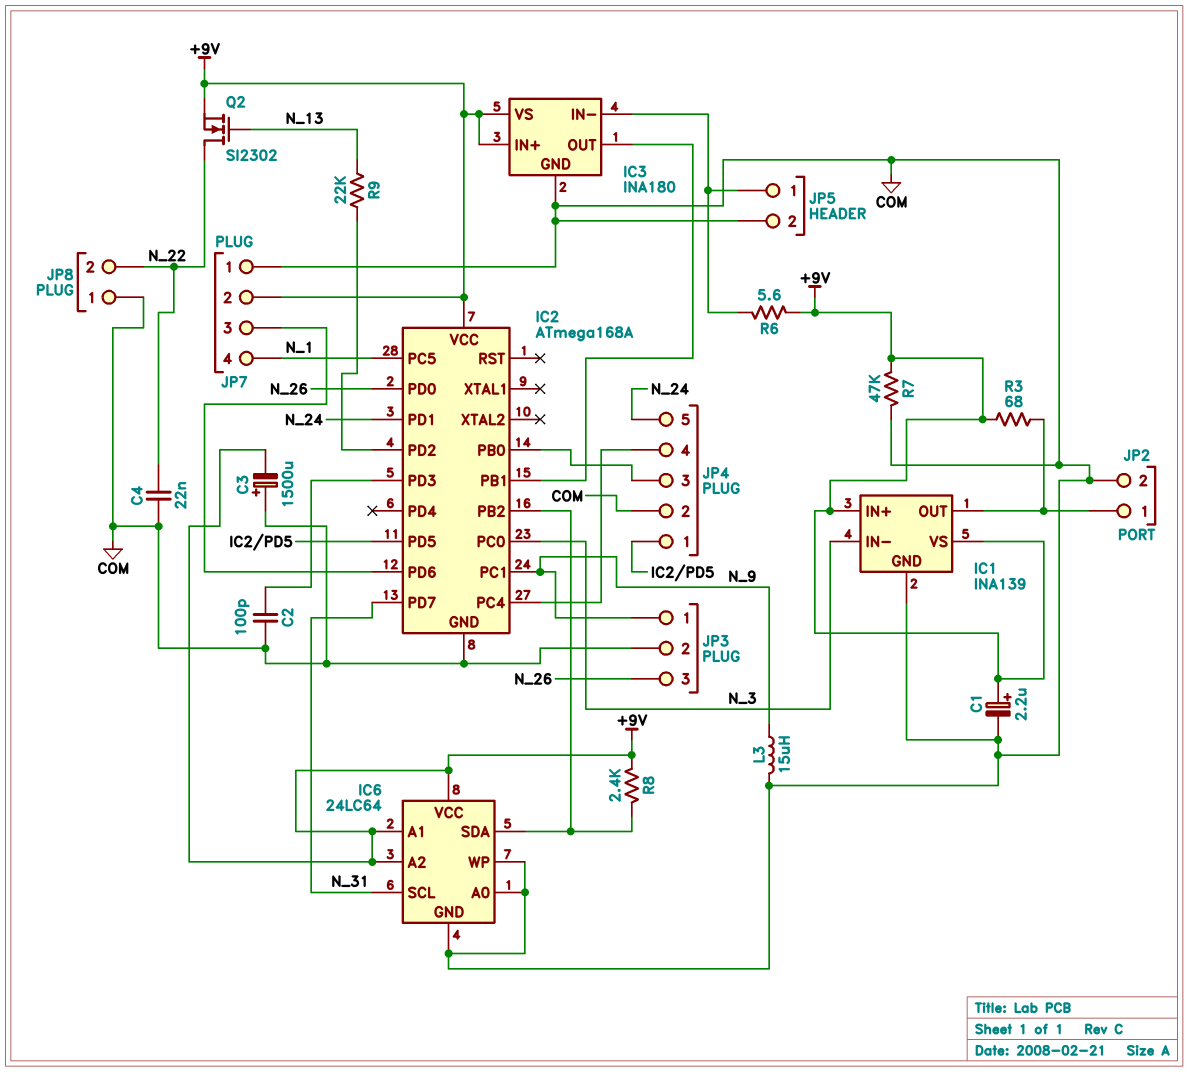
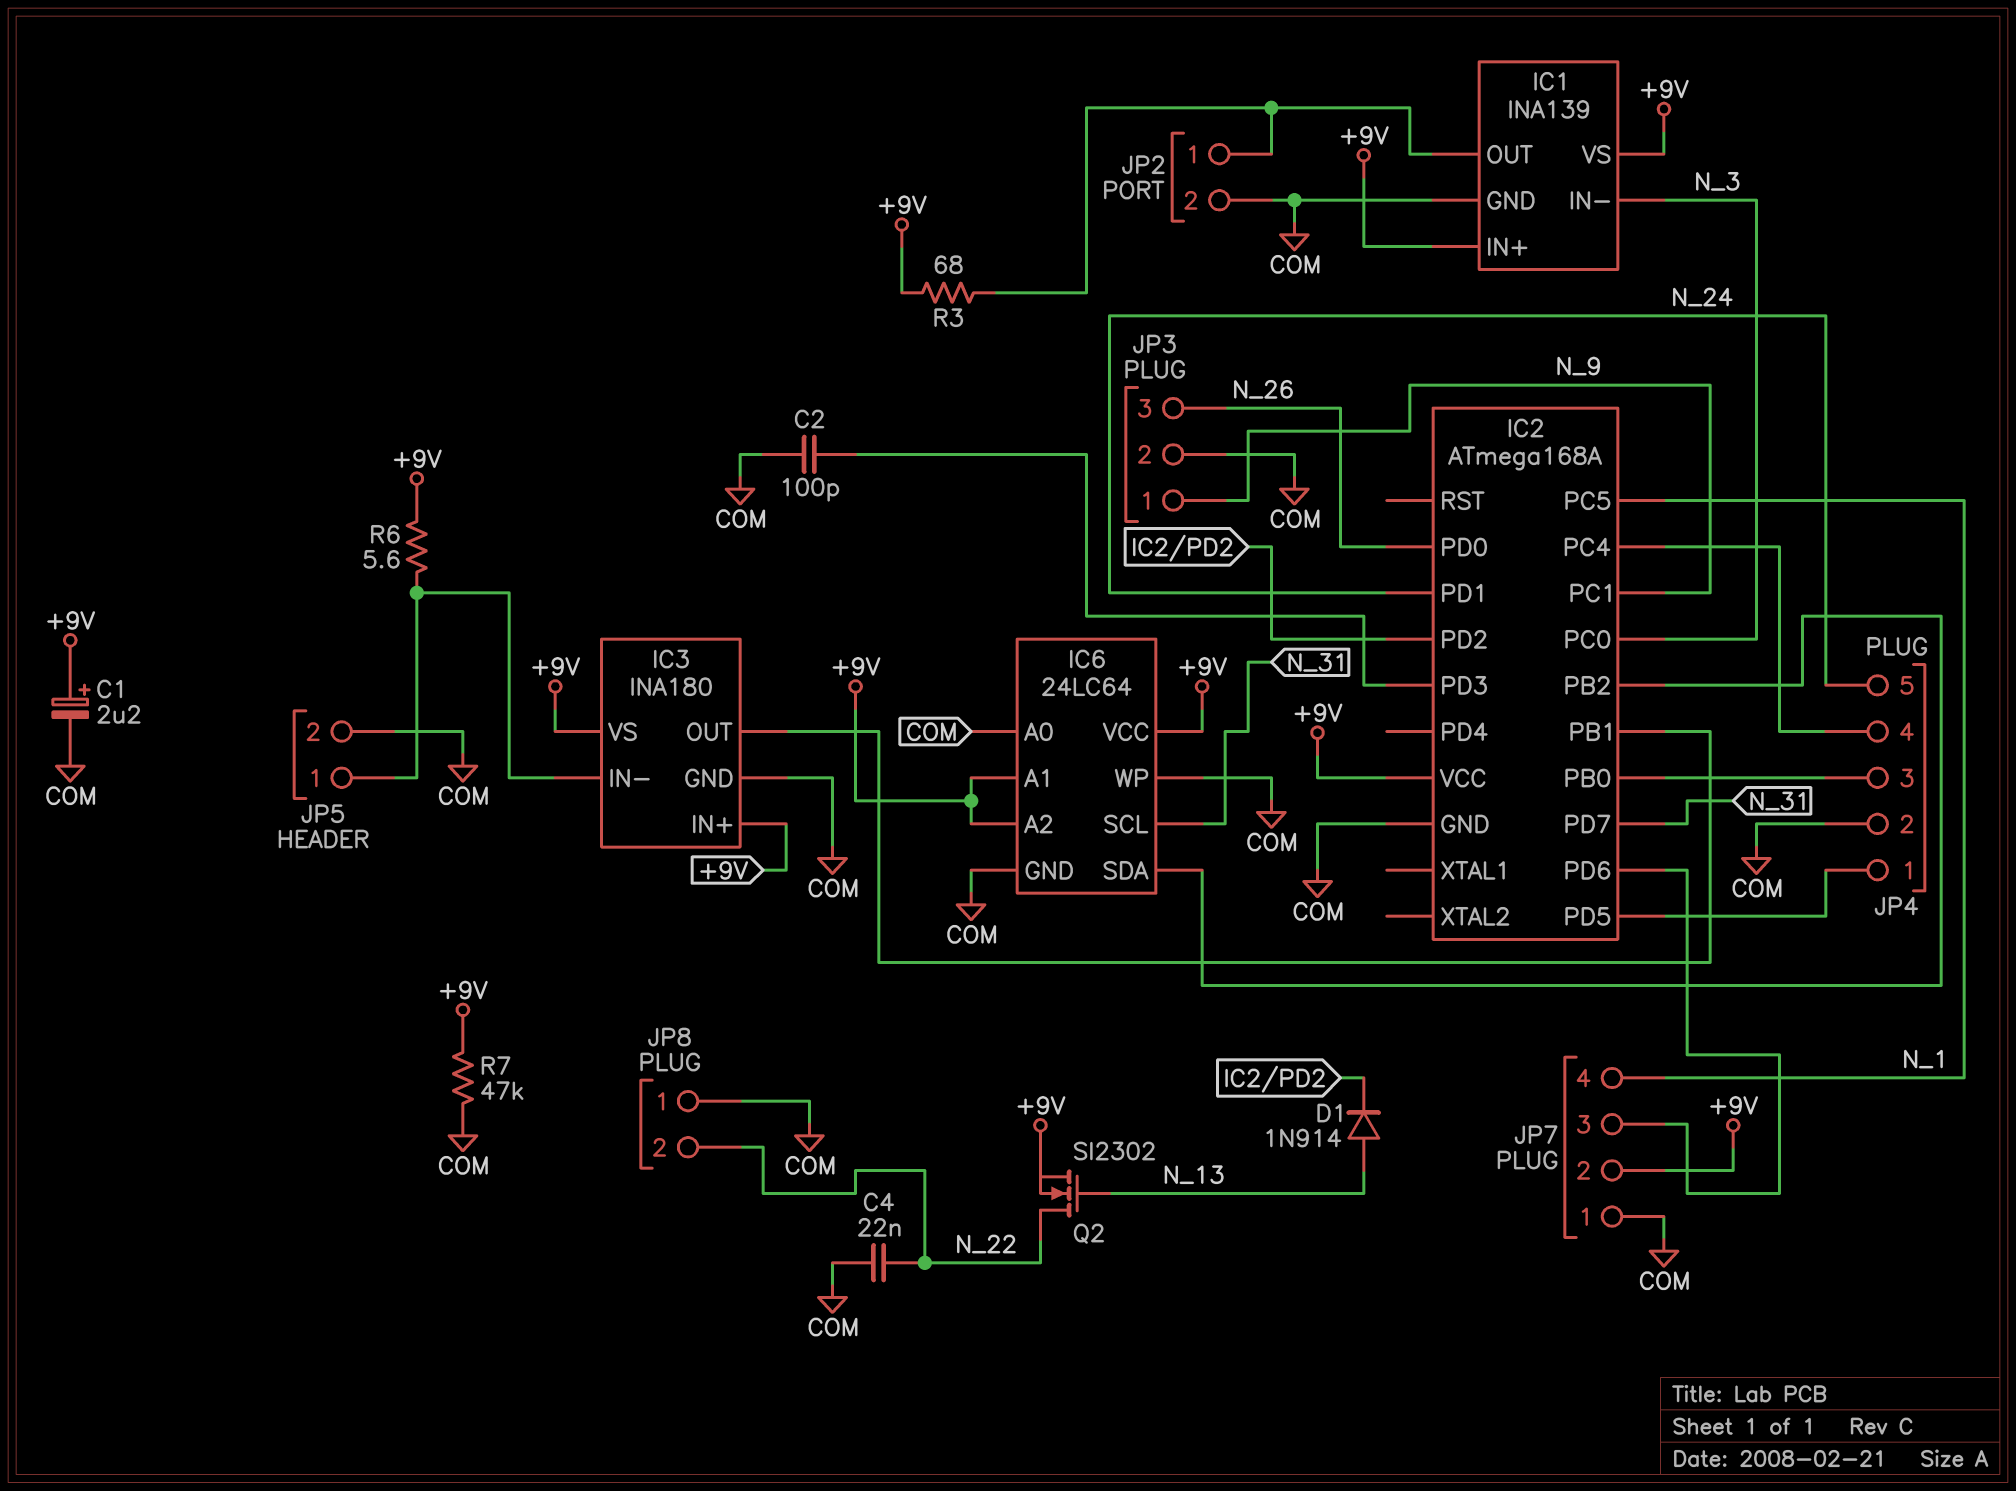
C3: 1500uF (plus COM, minus +9V) -> none
D1: none -> diode 1N914 (A N_13, K IC2/PD2)
L3: 15uH (COM, N_9) -> none
R8: 2.4k (+9V, IC2/PB2) -> none
R9: 22k (IC2/PD2, N_13) -> none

--------------------------------

▶ **TASK PROMPT**: All of the lines above should be retyped precisely, apart from the pictures.

▶ **THE COMPLETED TASK**:
C3: 1500uF (plus COM, minus +9V) -> none
D1: none -> diode 1N914 (A N_13, K IC2/PD2)
L3: 15uH (COM, N_9) -> none
R8: 2.4k (+9V, IC2/PB2) -> none
R9: 22k (IC2/PD2, N_13) -> none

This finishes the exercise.